BEGIN

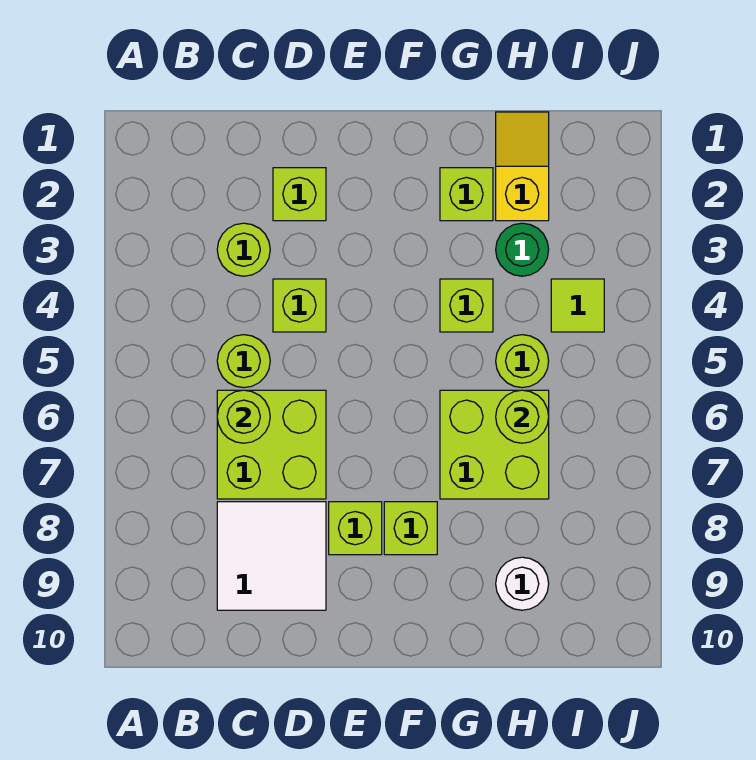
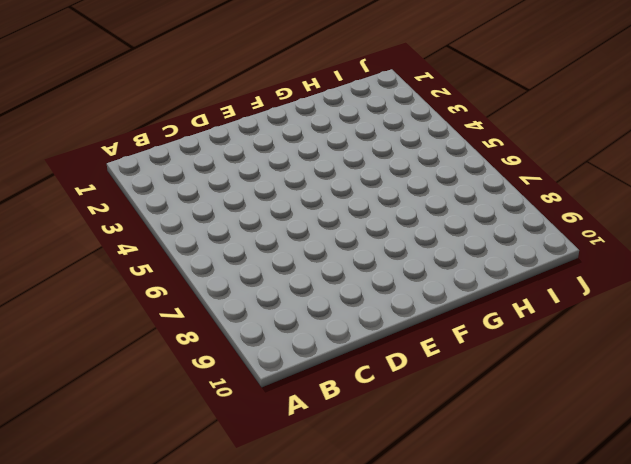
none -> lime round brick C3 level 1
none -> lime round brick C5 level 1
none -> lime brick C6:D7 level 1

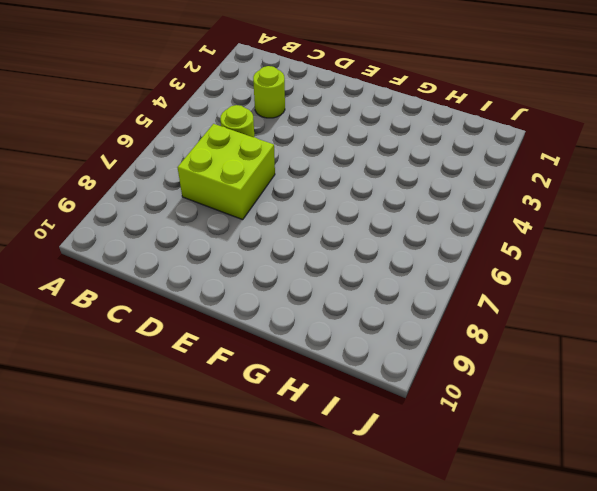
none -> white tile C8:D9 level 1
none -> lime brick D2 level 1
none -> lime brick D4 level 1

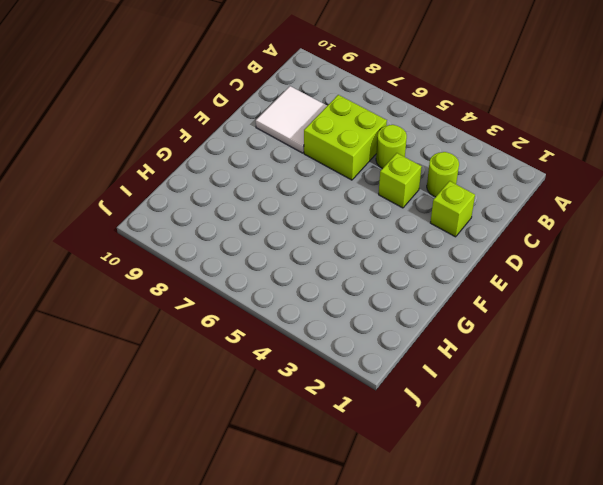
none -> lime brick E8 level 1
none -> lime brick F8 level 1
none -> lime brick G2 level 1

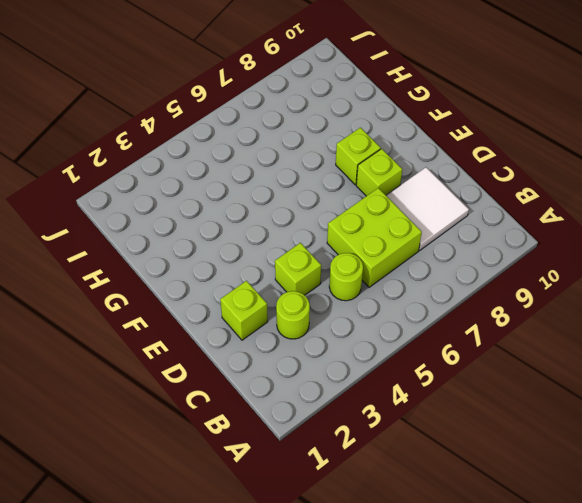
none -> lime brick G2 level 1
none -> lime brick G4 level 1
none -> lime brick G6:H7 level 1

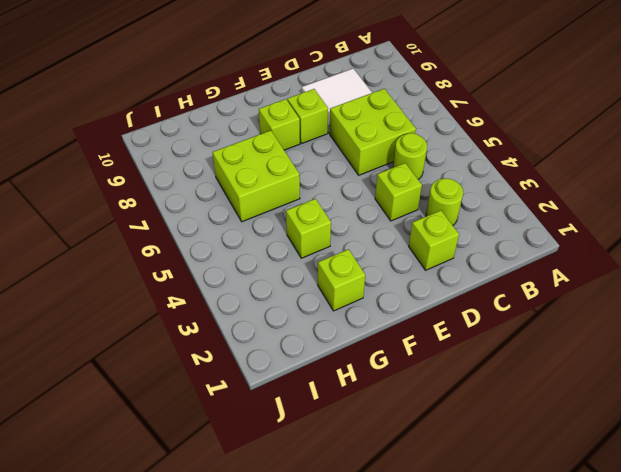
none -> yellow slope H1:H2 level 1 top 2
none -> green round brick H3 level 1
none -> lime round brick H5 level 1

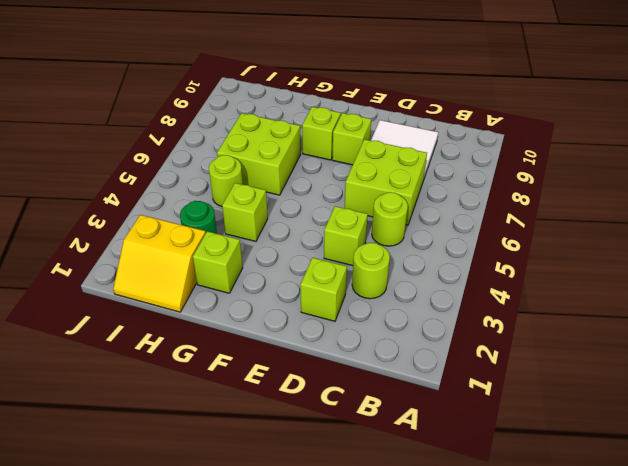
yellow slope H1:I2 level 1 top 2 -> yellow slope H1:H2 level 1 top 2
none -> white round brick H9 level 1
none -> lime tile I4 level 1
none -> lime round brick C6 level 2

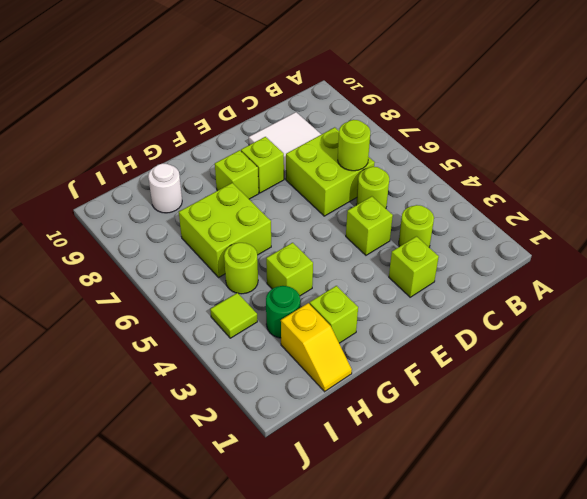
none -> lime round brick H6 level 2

END
BEGIN

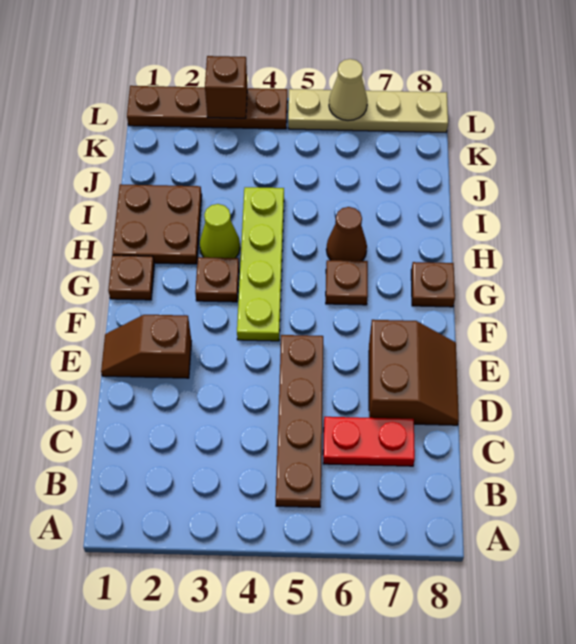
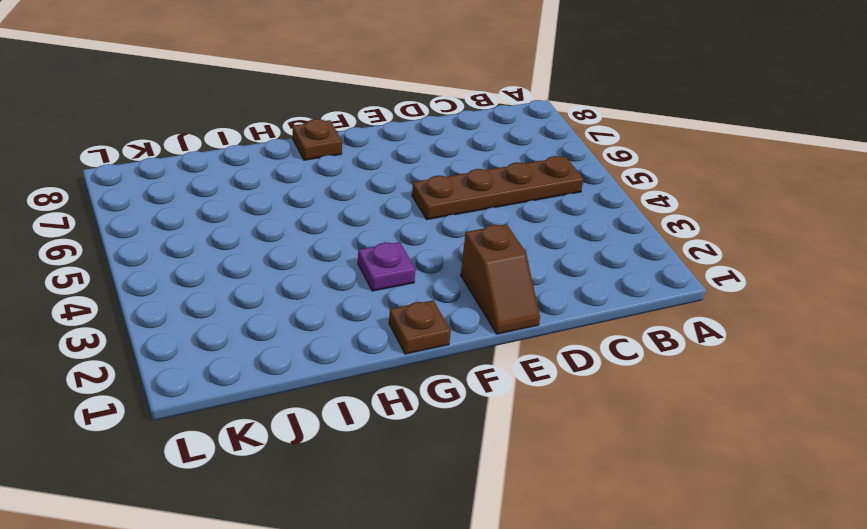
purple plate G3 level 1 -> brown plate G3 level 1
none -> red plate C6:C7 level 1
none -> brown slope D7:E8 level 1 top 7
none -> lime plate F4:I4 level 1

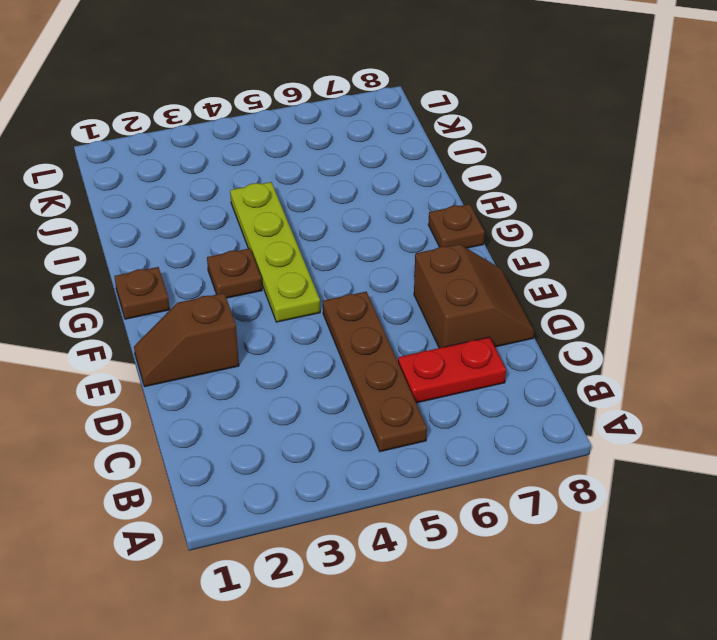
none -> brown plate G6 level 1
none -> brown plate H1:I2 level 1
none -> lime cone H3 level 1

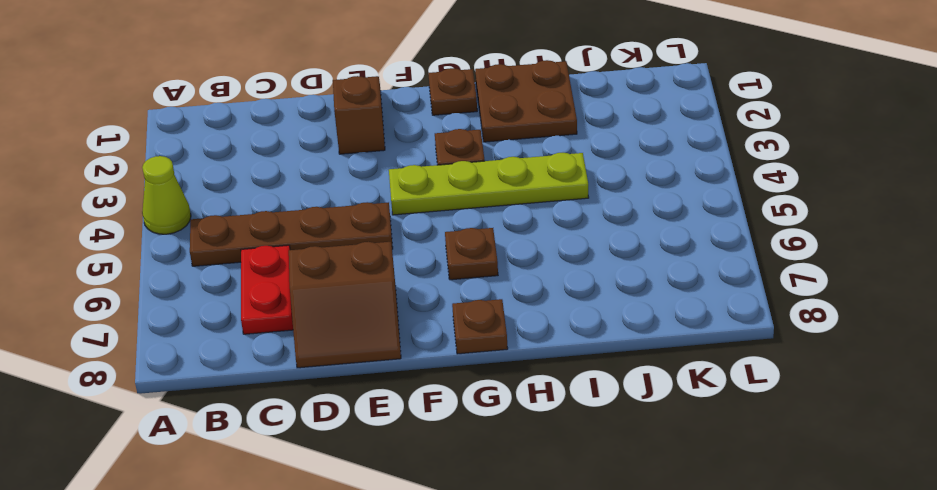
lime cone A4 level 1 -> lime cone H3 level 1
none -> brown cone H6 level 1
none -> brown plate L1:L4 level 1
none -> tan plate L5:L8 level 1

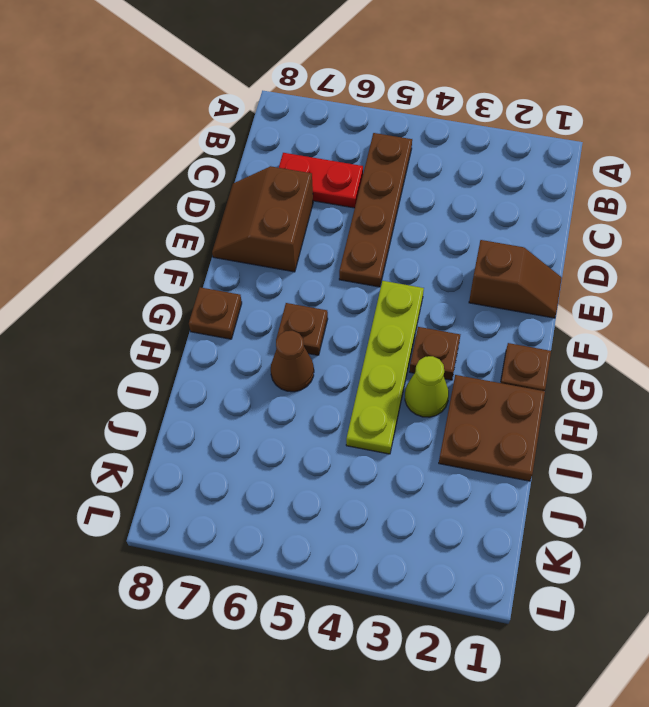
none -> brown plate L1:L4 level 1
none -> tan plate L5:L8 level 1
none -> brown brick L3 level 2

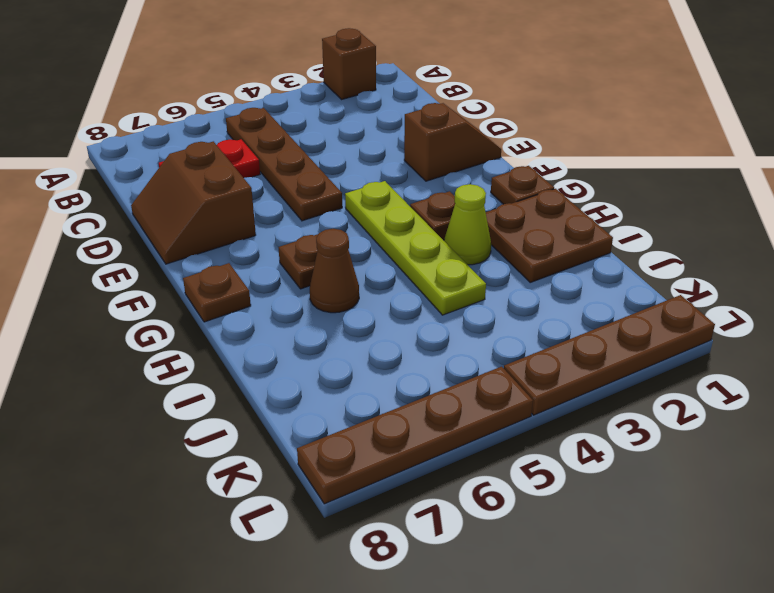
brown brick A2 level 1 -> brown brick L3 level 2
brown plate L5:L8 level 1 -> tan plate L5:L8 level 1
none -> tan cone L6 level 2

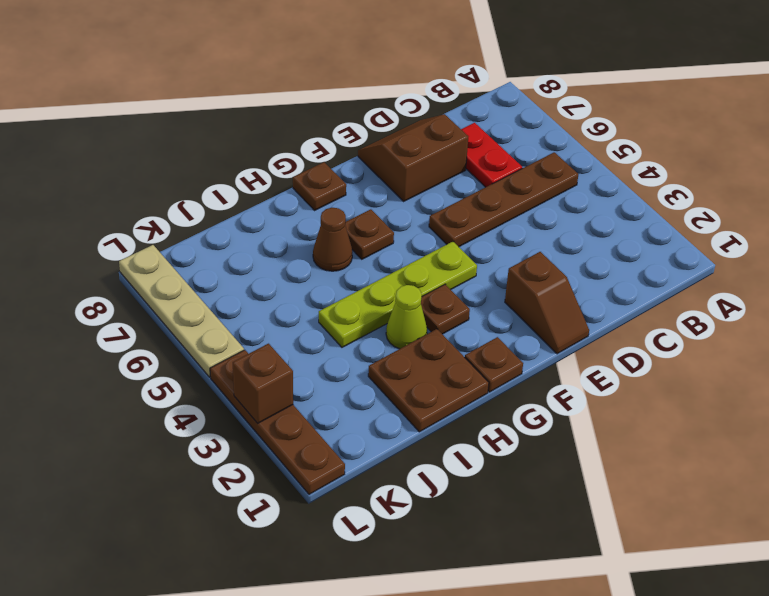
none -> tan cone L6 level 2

END
BEGIN

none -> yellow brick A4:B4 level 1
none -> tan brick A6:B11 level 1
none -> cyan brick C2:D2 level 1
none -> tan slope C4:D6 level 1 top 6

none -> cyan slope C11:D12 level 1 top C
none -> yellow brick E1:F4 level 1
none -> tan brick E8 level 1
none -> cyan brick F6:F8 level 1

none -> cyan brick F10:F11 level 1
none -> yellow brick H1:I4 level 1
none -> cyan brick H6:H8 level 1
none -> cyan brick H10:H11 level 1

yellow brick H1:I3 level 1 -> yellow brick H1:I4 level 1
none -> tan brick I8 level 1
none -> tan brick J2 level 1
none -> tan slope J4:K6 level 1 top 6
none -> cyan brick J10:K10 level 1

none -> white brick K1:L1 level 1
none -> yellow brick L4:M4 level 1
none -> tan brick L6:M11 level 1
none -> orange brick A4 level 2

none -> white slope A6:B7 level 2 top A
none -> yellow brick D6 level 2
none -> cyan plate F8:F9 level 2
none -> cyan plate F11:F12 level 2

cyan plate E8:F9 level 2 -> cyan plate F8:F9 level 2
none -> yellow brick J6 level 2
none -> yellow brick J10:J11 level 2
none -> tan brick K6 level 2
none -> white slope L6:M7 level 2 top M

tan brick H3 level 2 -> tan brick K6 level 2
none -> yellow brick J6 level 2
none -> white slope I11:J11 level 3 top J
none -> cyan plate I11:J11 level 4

END

Directions for this task:
Find the string "white" in the entries above and return each line that holds it.

Task answer:
none -> white tile C8:D9 level 1
none -> white round brick H9 level 1
none -> white brick K1:L1 level 1
none -> white slope A6:B7 level 2 top A
none -> white slope L6:M7 level 2 top M
none -> white slope I11:J11 level 3 top J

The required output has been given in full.